WHAT IS EXPECTED | Please output all of the entries exactly and omit any images they hold.

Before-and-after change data
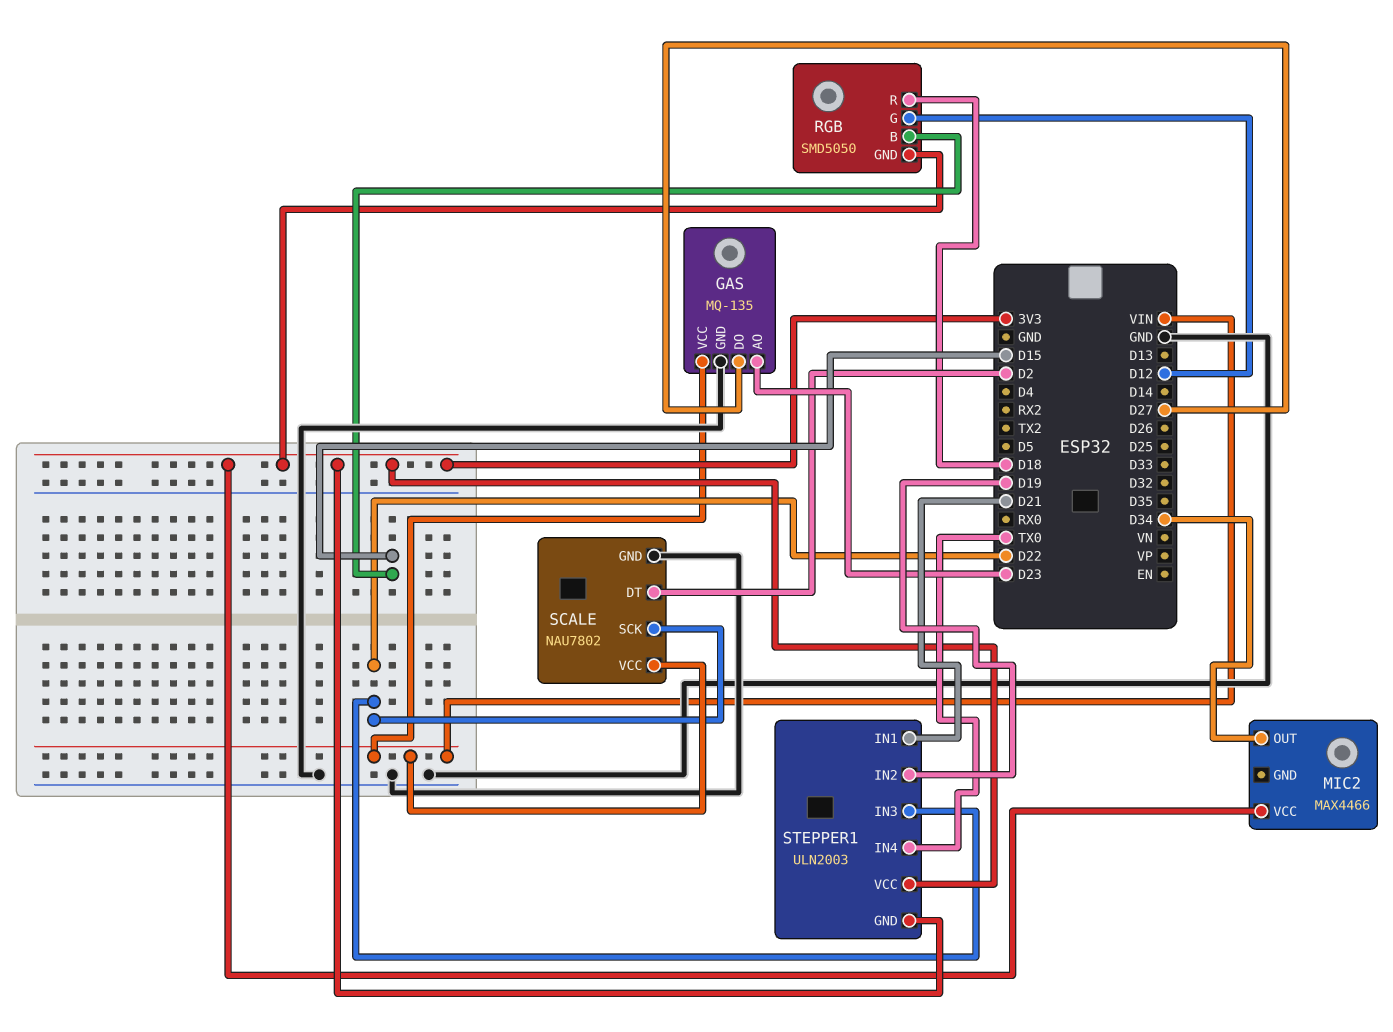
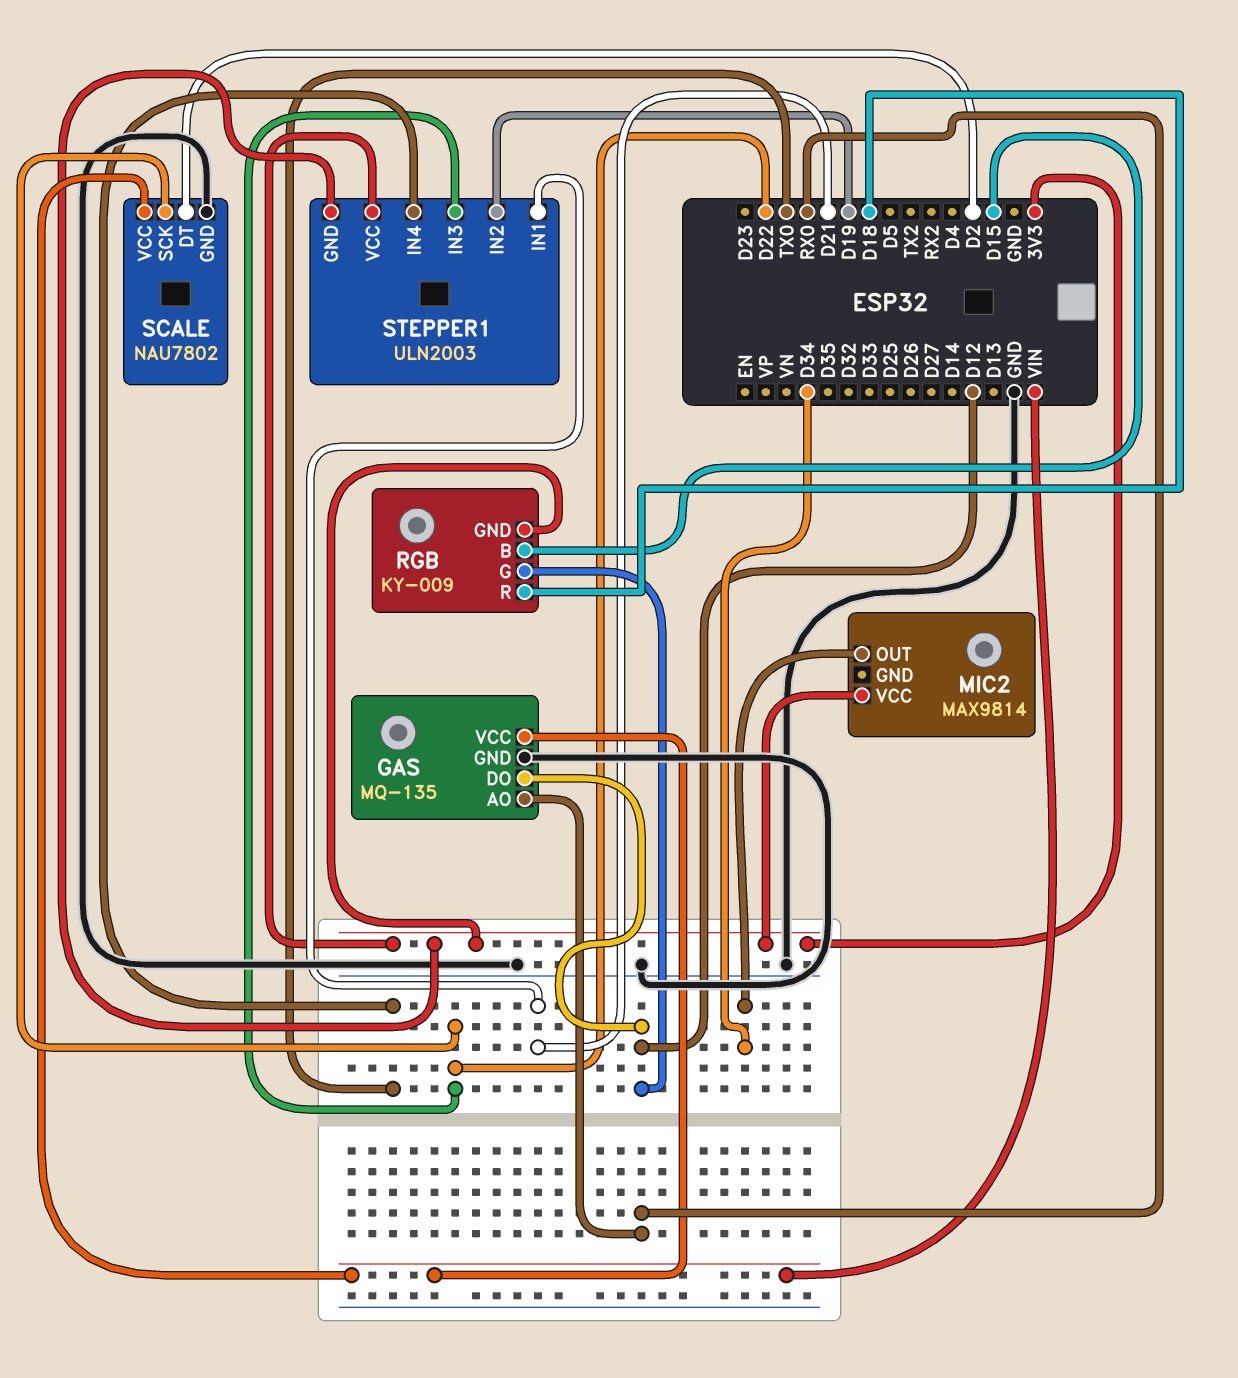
GAS pin AO: D23 -> RX0
GAS pin DO: D27 -> D12
MIC2: MAX4466 -> MAX9814
RGB: SMD5050 -> KY-009

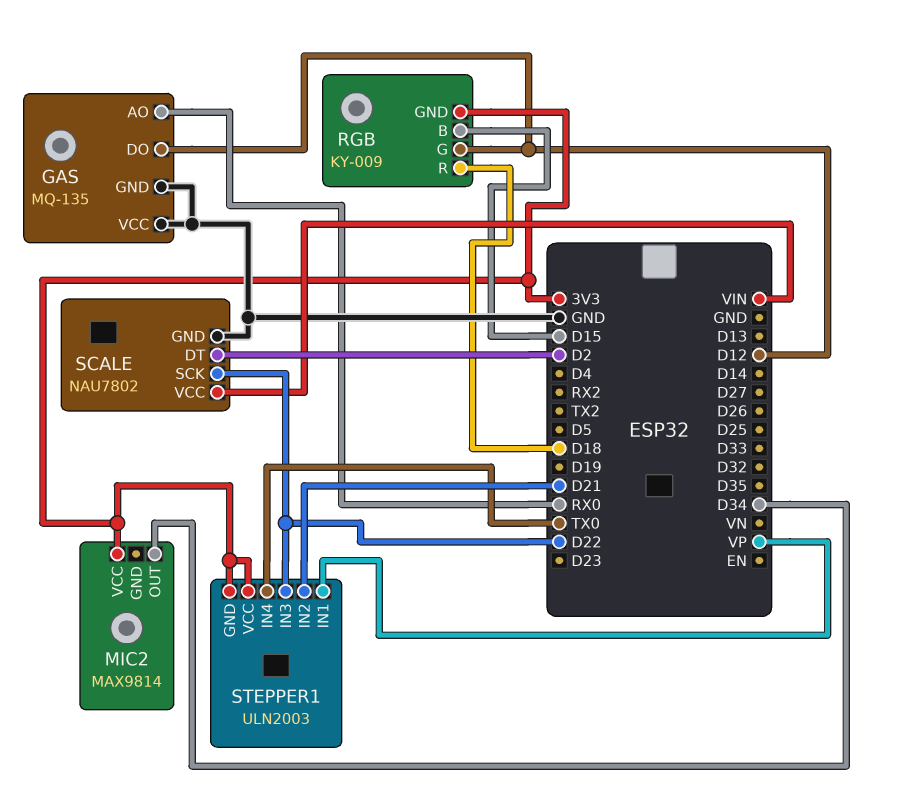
GAS pin VCC: VIN -> GND
STEPPER1 pin IN1: D21 -> VP
STEPPER1 pin IN2: D19 -> D21

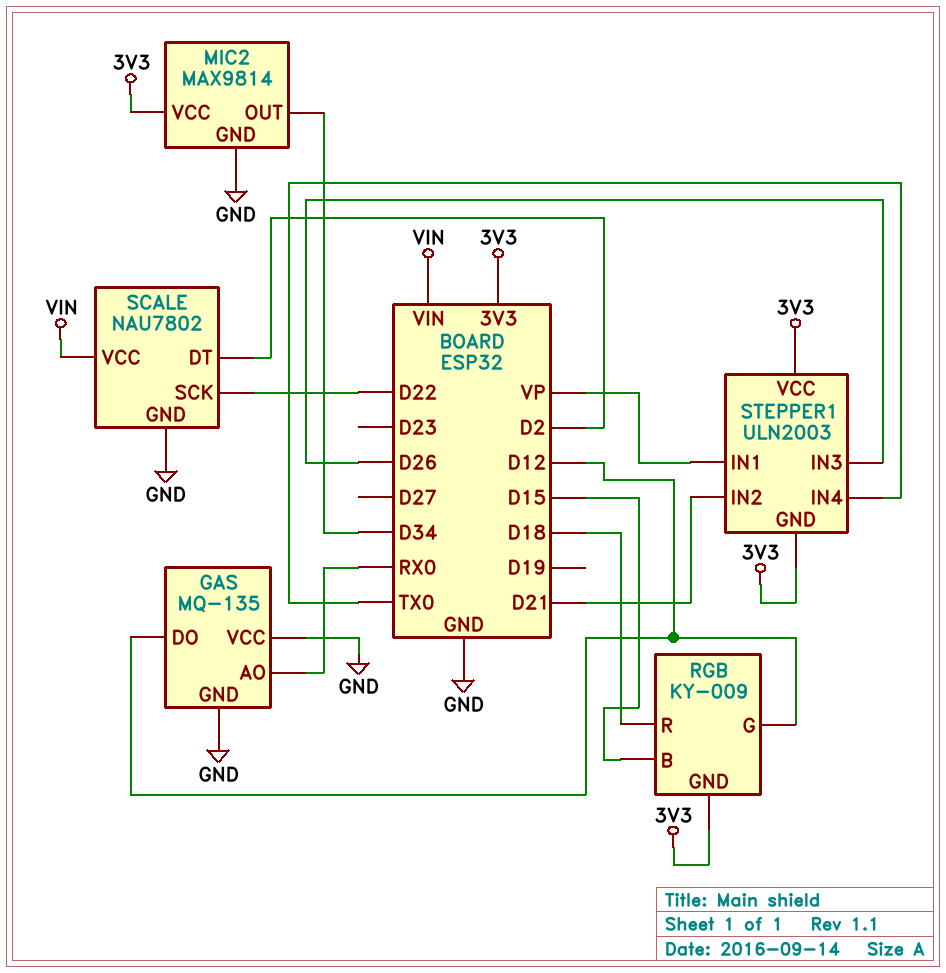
MIC2 pin GND: none -> GND
STEPPER1 pin IN3: D22 -> D26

SOLUTION |
GAS pin AO: D23 -> RX0
GAS pin DO: D27 -> D12
MIC2: MAX4466 -> MAX9814
RGB: SMD5050 -> KY-009

GAS pin VCC: VIN -> GND
STEPPER1 pin IN1: D21 -> VP
STEPPER1 pin IN2: D19 -> D21

MIC2 pin GND: none -> GND
STEPPER1 pin IN3: D22 -> D26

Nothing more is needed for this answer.